Repeat each entry exactly. Drop every image.

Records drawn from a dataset
....
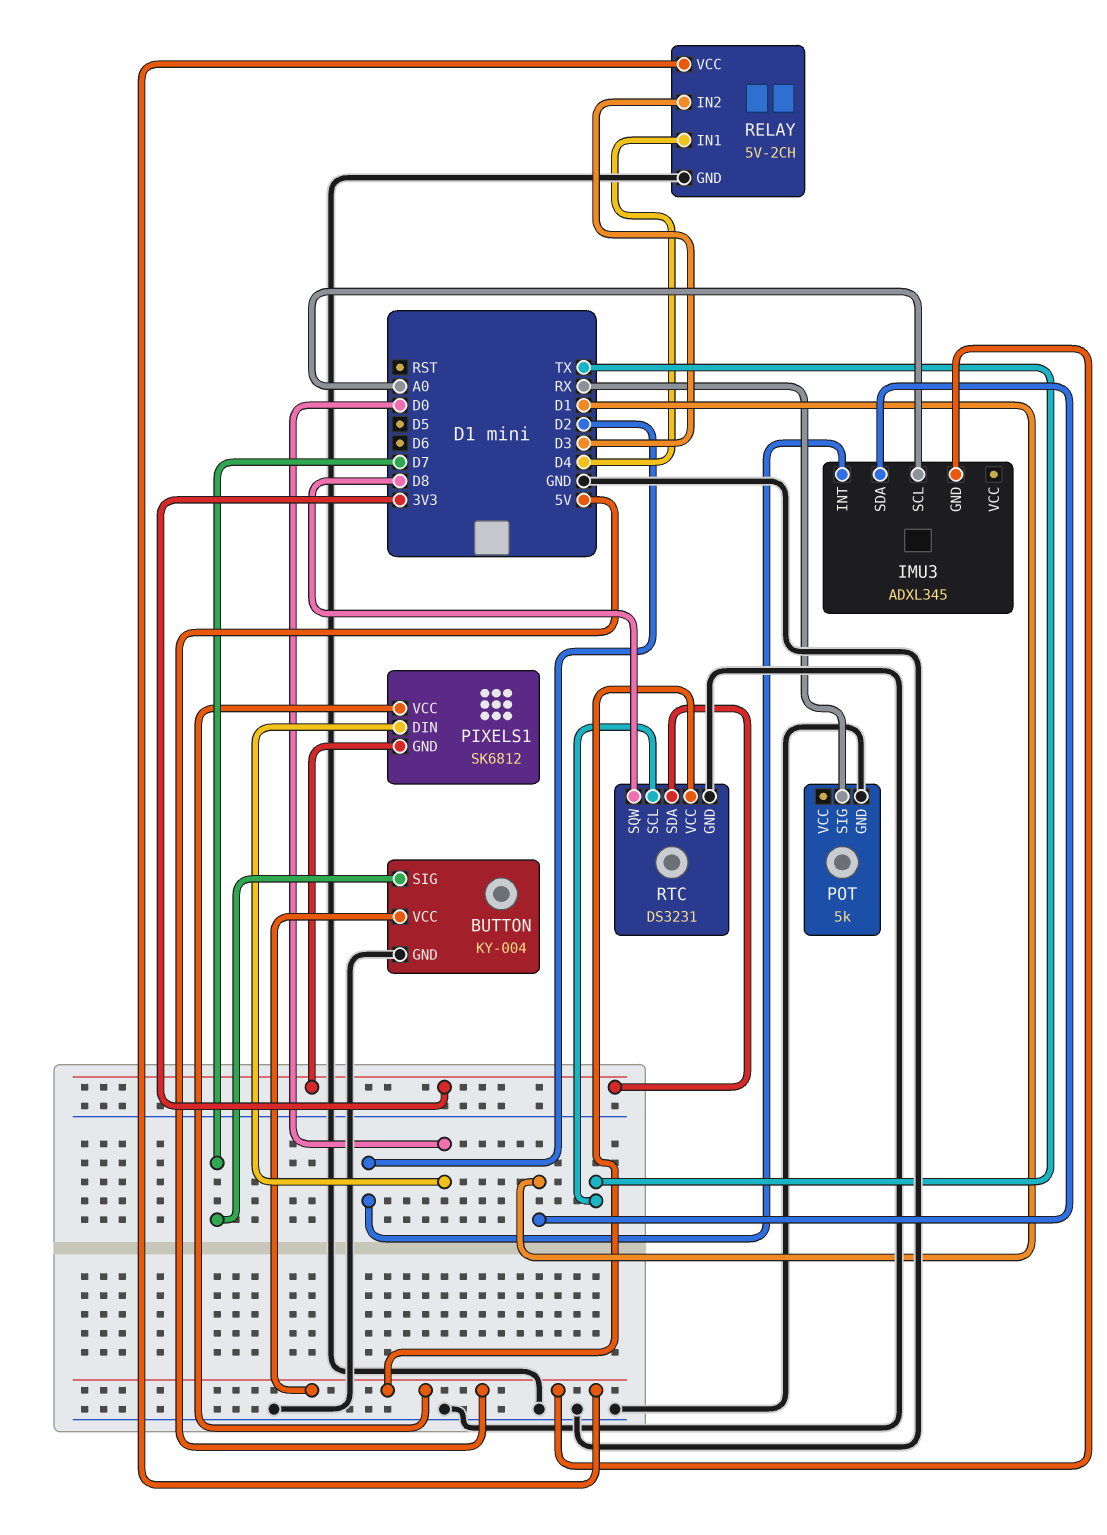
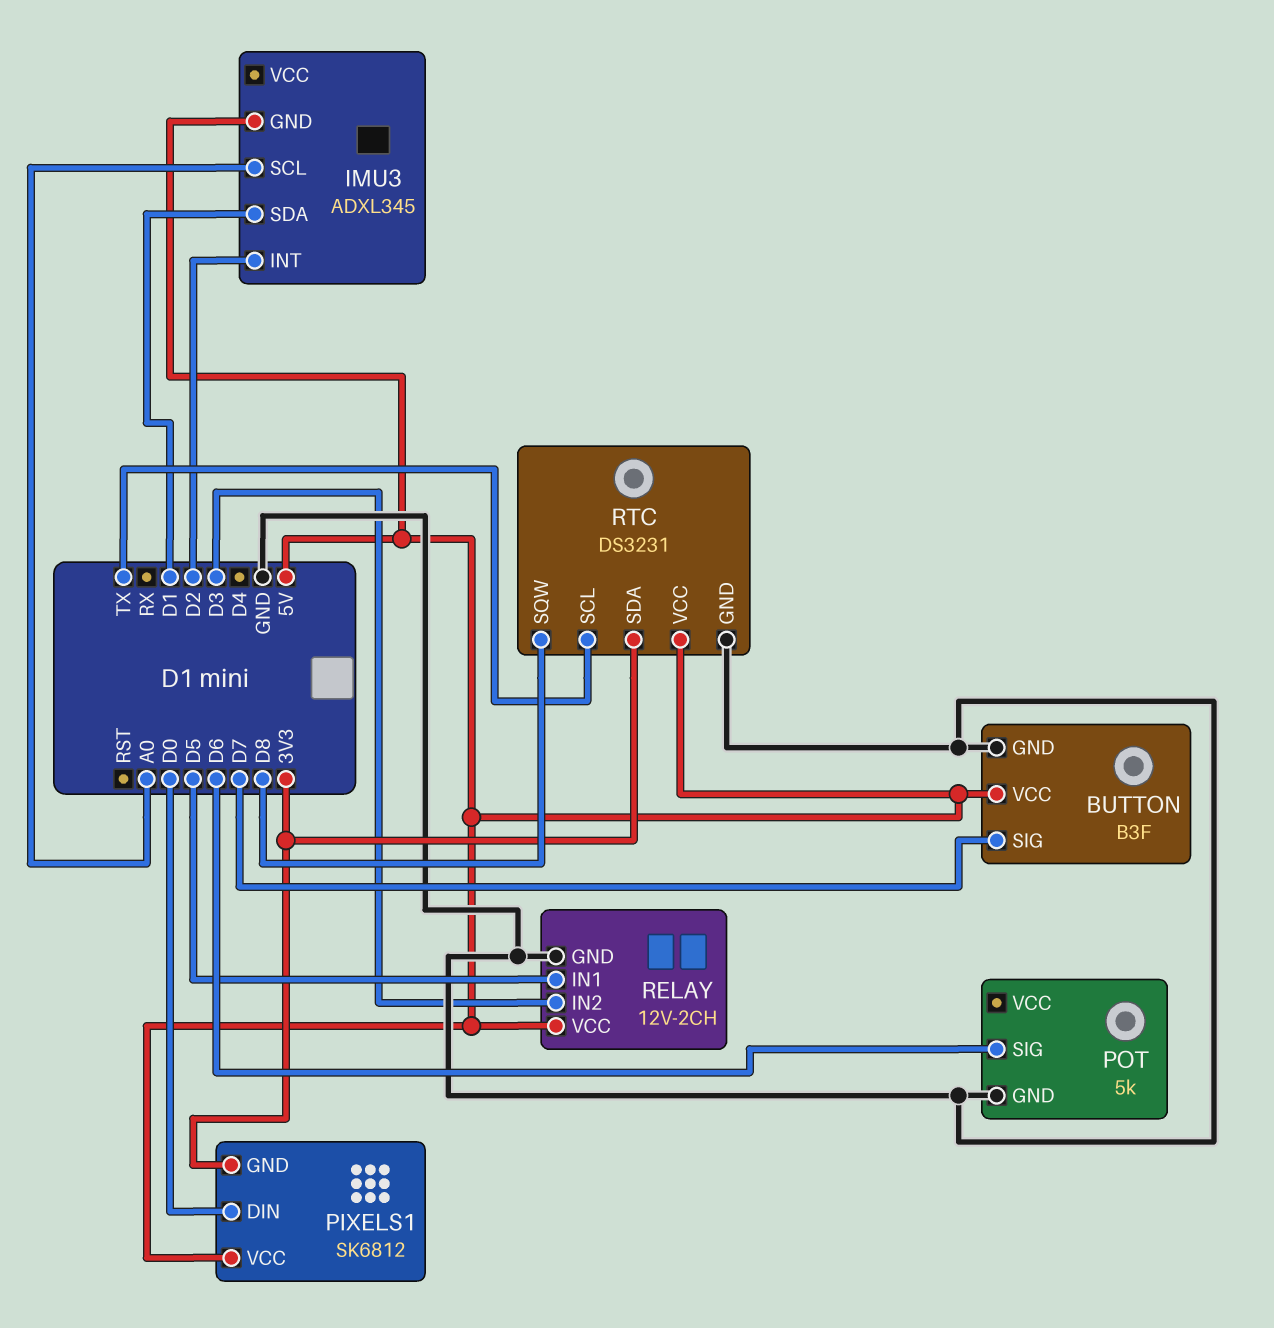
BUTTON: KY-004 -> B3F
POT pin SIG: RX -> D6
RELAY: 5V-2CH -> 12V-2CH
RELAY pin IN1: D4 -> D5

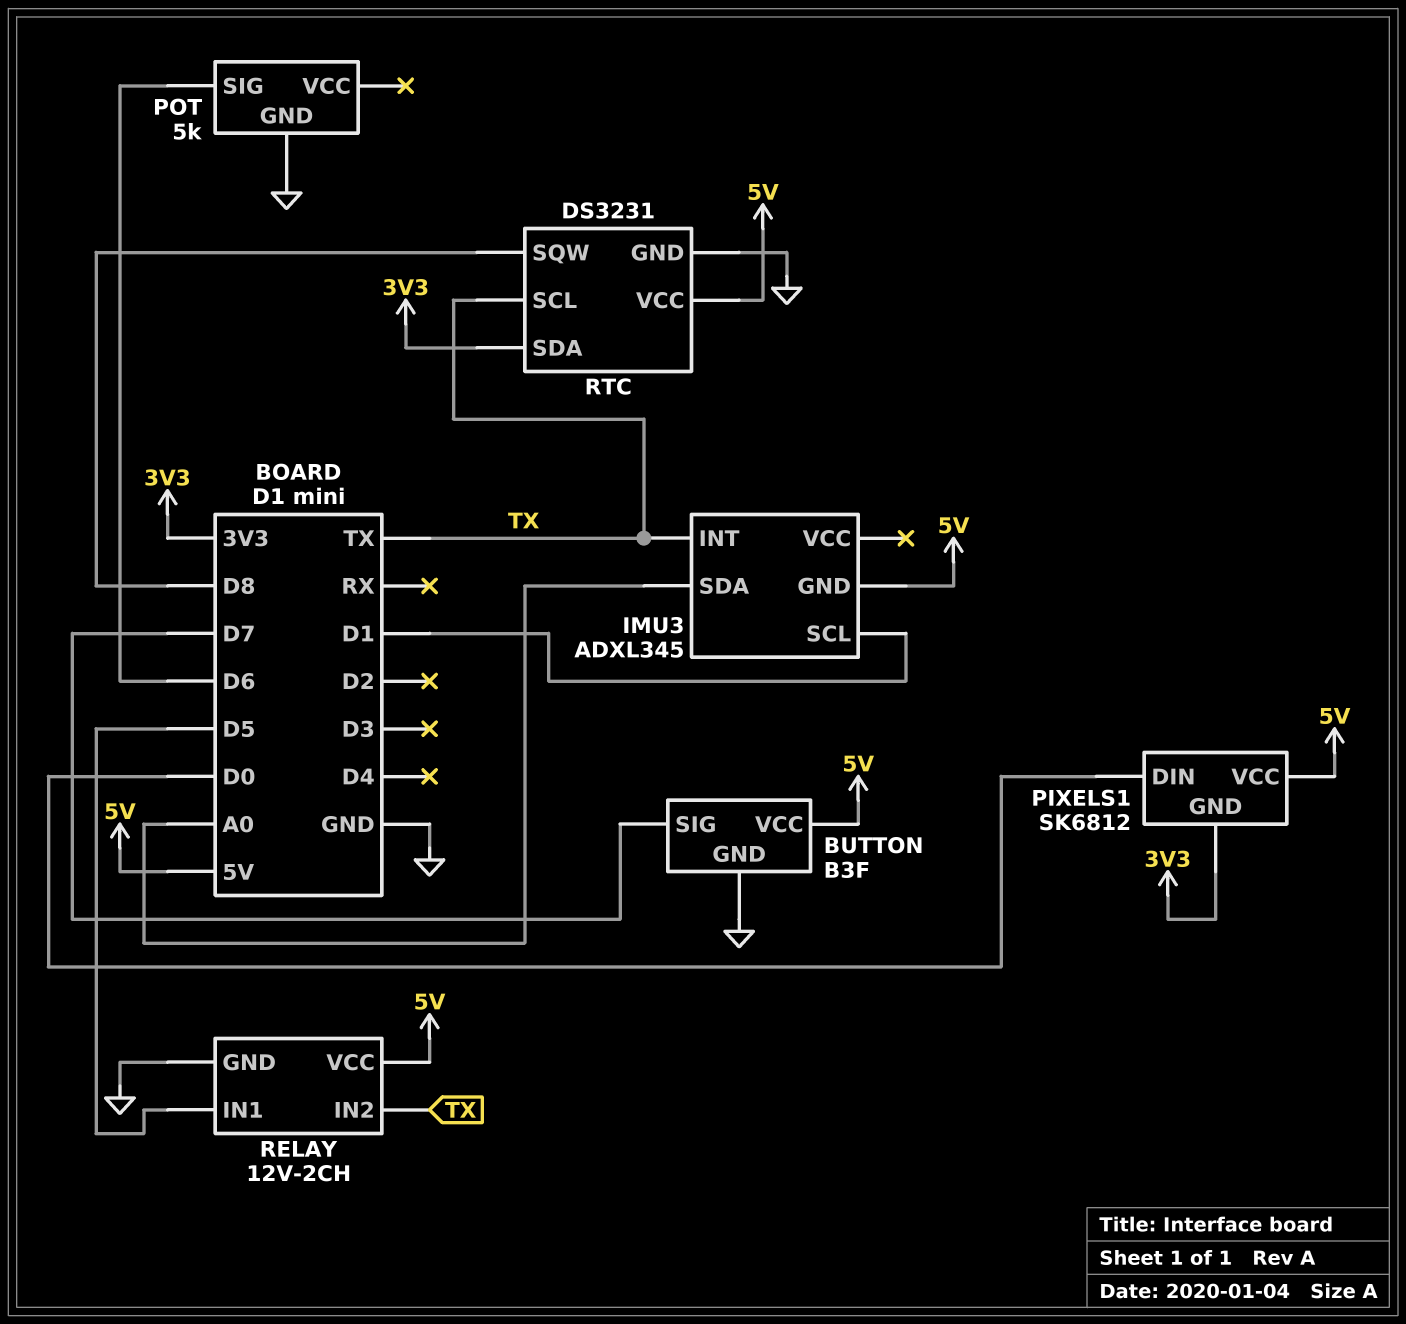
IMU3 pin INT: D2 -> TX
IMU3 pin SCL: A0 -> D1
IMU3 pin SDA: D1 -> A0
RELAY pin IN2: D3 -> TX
....
#### [Written reply]
BUTTON: KY-004 -> B3F
POT pin SIG: RX -> D6
RELAY: 5V-2CH -> 12V-2CH
RELAY pin IN1: D4 -> D5

IMU3 pin INT: D2 -> TX
IMU3 pin SCL: A0 -> D1
IMU3 pin SDA: D1 -> A0
RELAY pin IN2: D3 -> TX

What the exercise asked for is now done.